[Provided data]

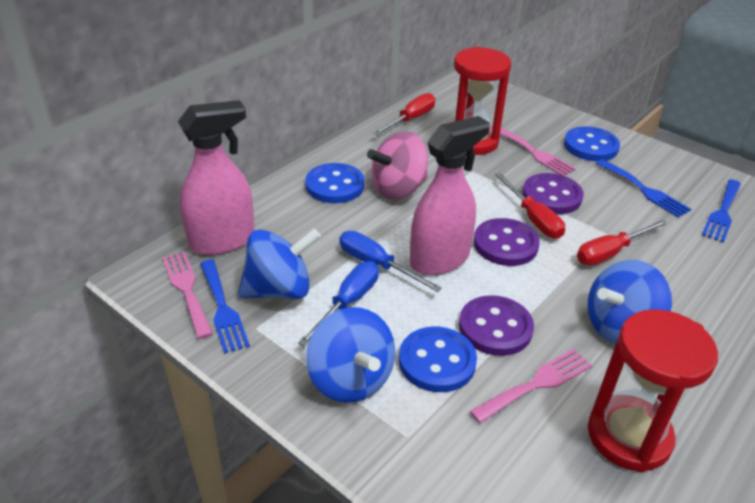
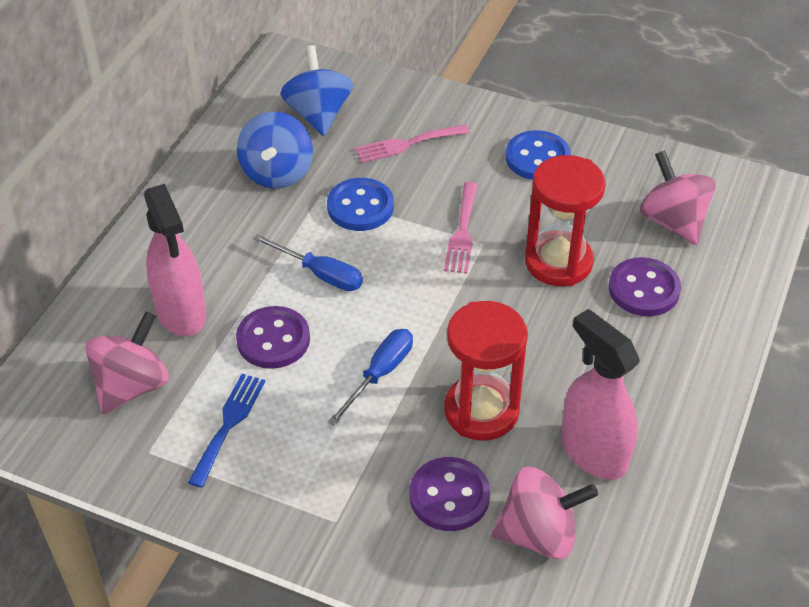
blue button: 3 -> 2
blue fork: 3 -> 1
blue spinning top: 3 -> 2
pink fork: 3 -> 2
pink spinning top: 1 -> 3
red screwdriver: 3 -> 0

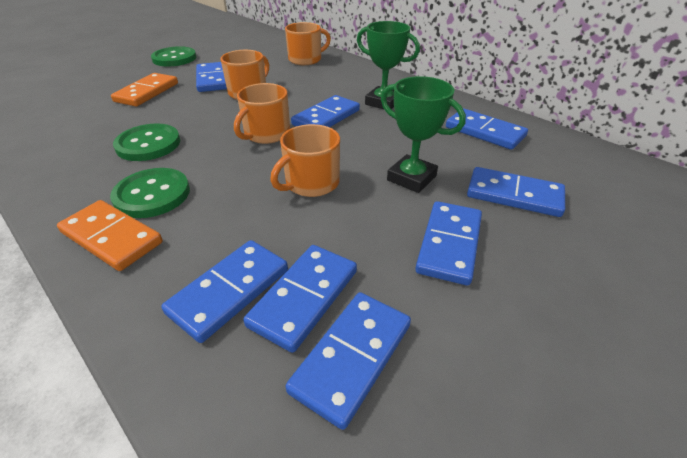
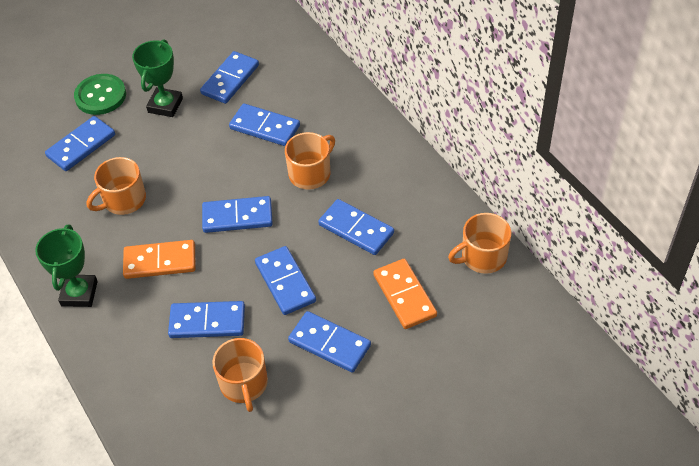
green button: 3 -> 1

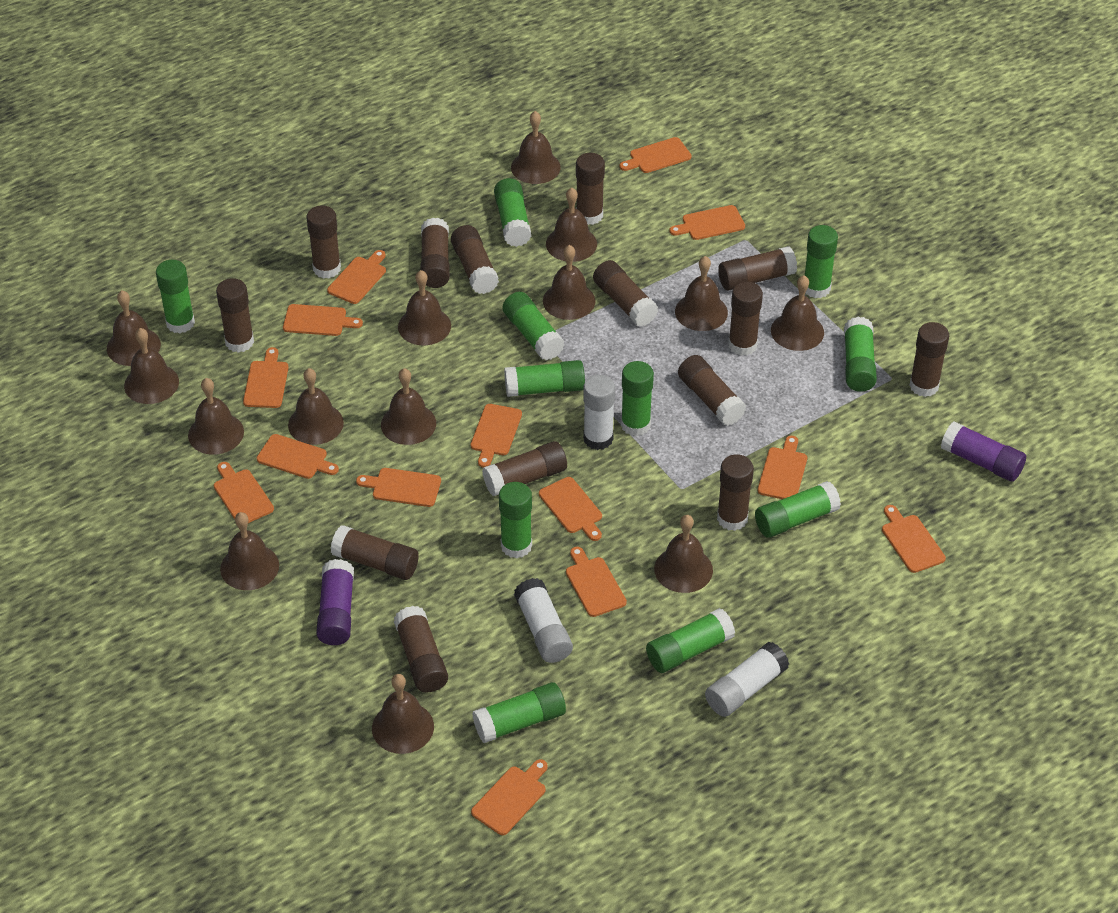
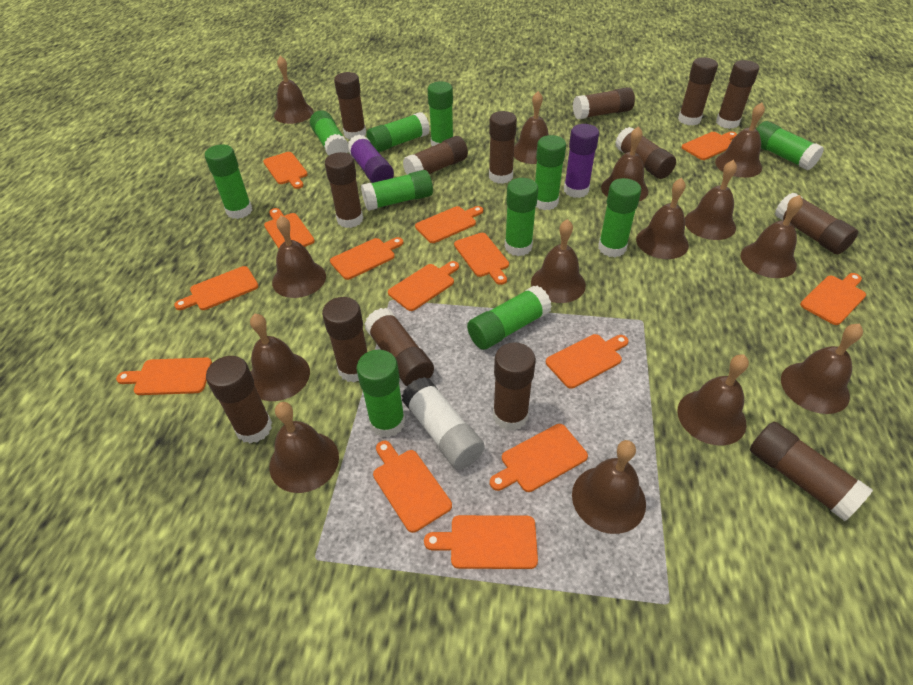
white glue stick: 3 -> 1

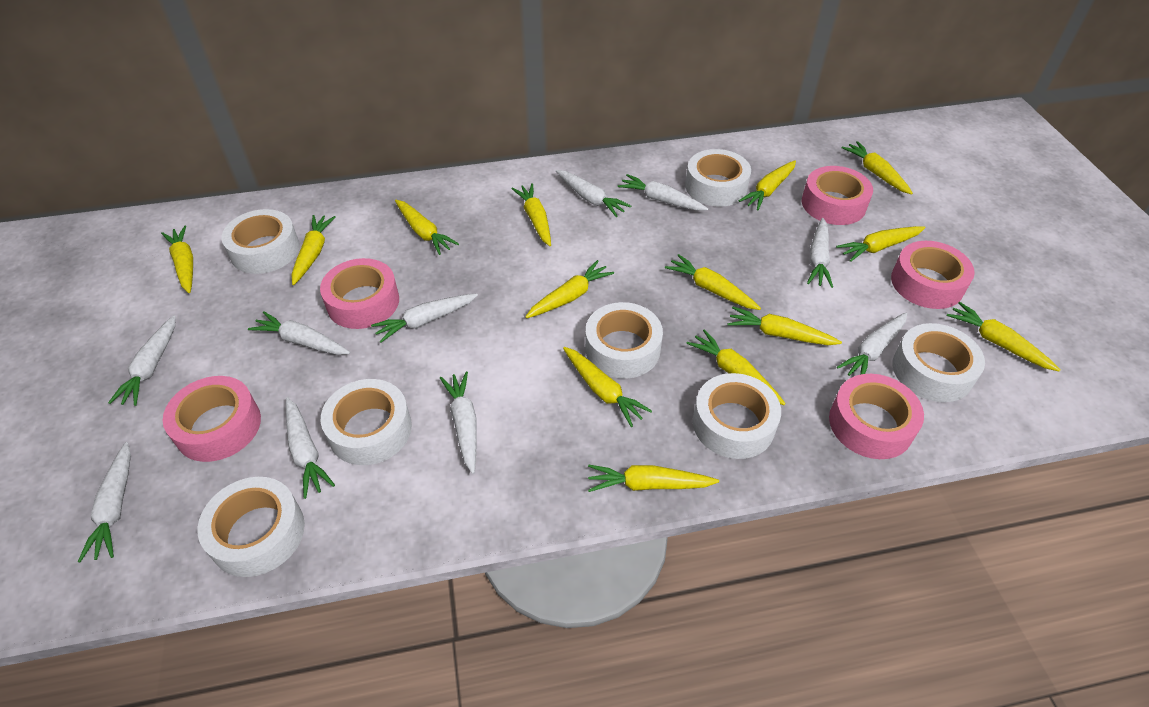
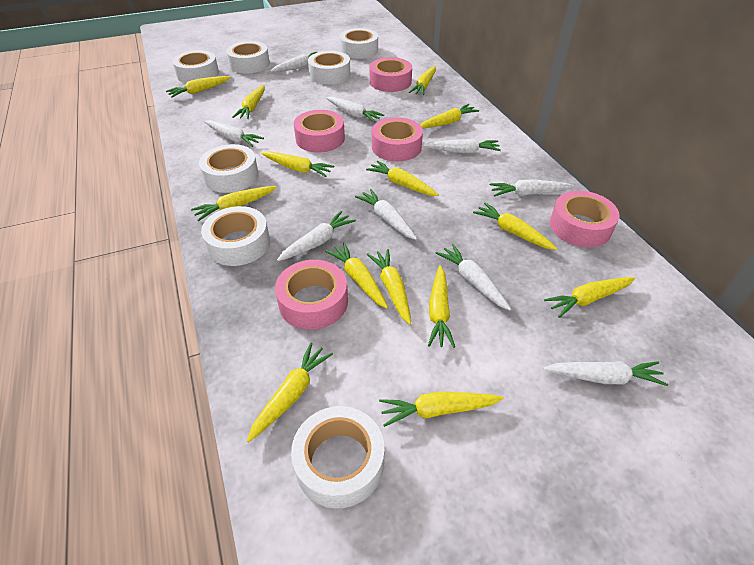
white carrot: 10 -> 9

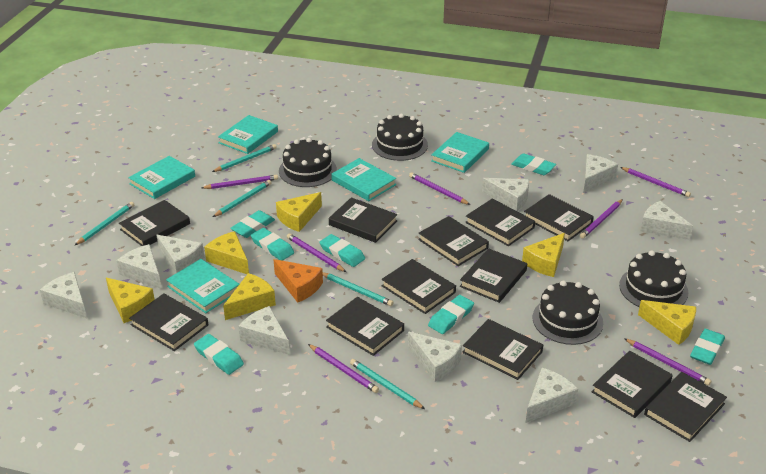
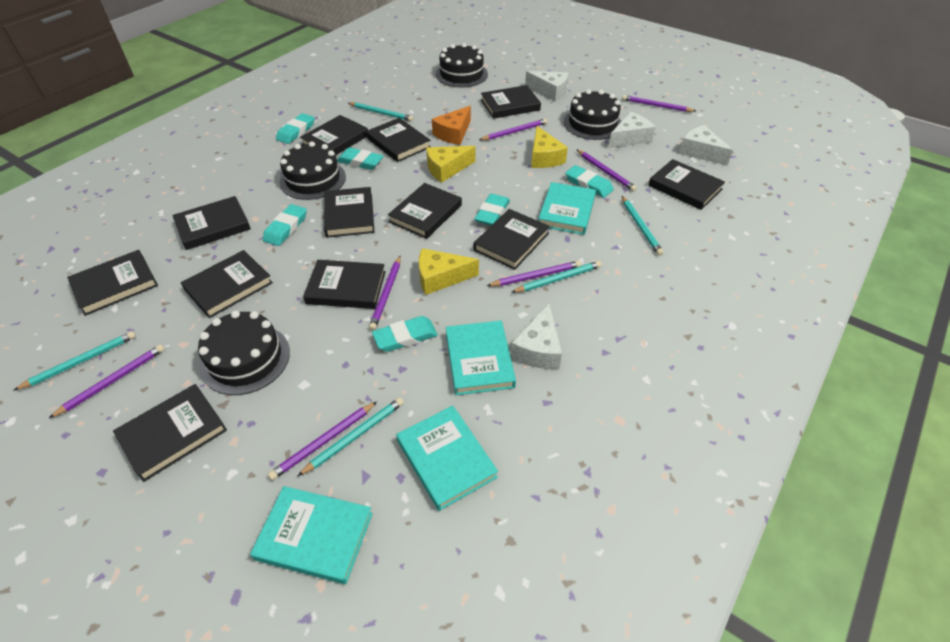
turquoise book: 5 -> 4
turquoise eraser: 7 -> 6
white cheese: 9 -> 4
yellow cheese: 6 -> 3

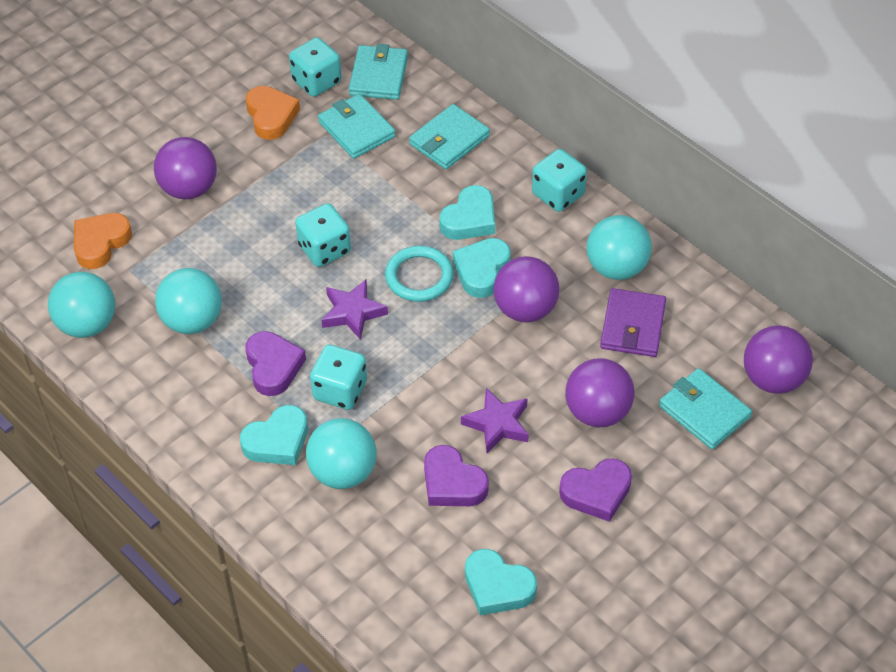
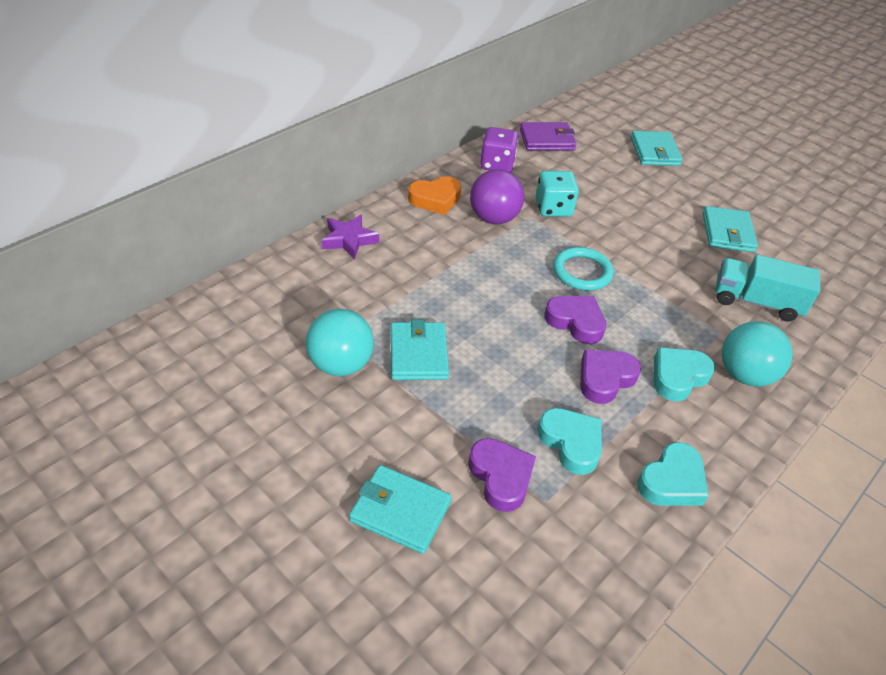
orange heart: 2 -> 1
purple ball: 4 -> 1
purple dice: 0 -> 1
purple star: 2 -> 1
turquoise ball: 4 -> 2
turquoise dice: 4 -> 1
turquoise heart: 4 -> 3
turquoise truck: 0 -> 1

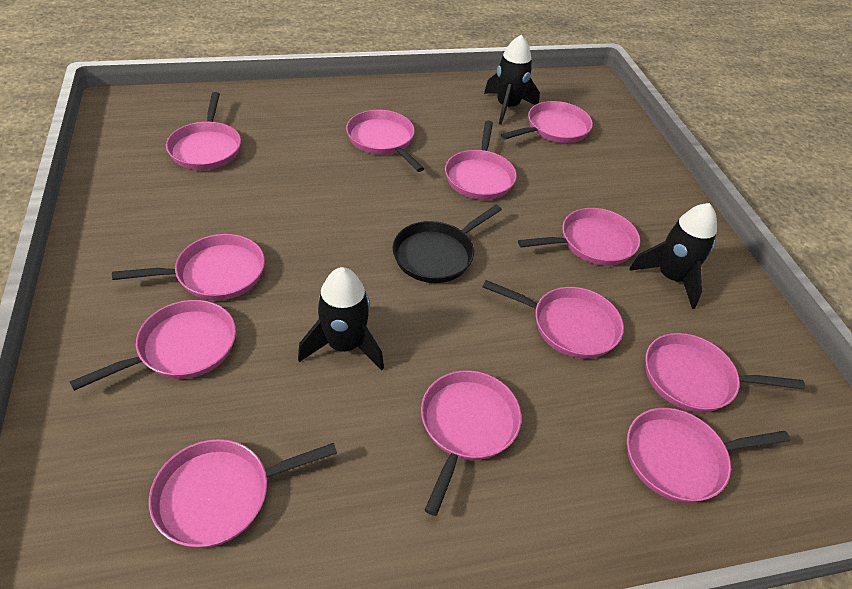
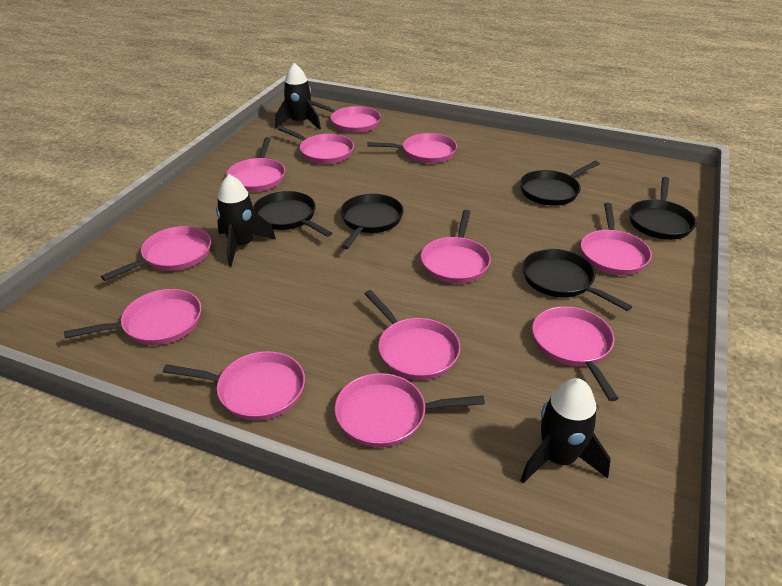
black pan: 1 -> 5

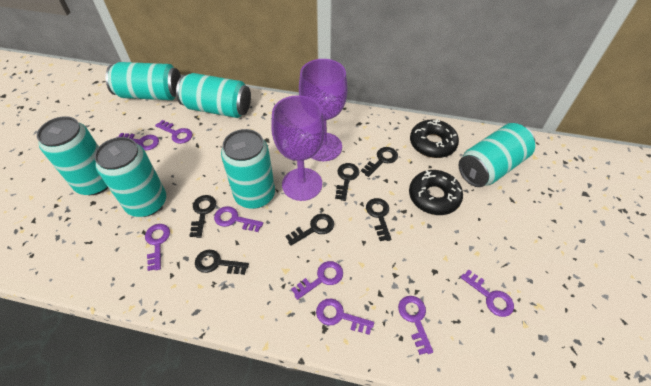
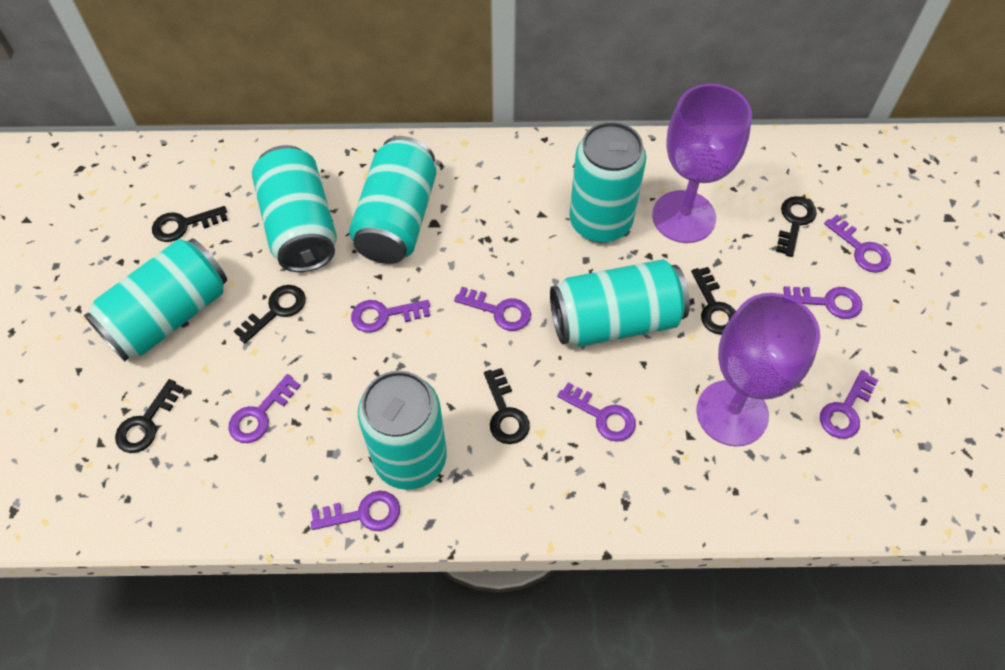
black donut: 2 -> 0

[/Provided data]

▸ Work to complete:
Among the lines of the data above, find those with the word "purple" and show them.

▸ Task output:
purple ball: 4 -> 1
purple dice: 0 -> 1
purple star: 2 -> 1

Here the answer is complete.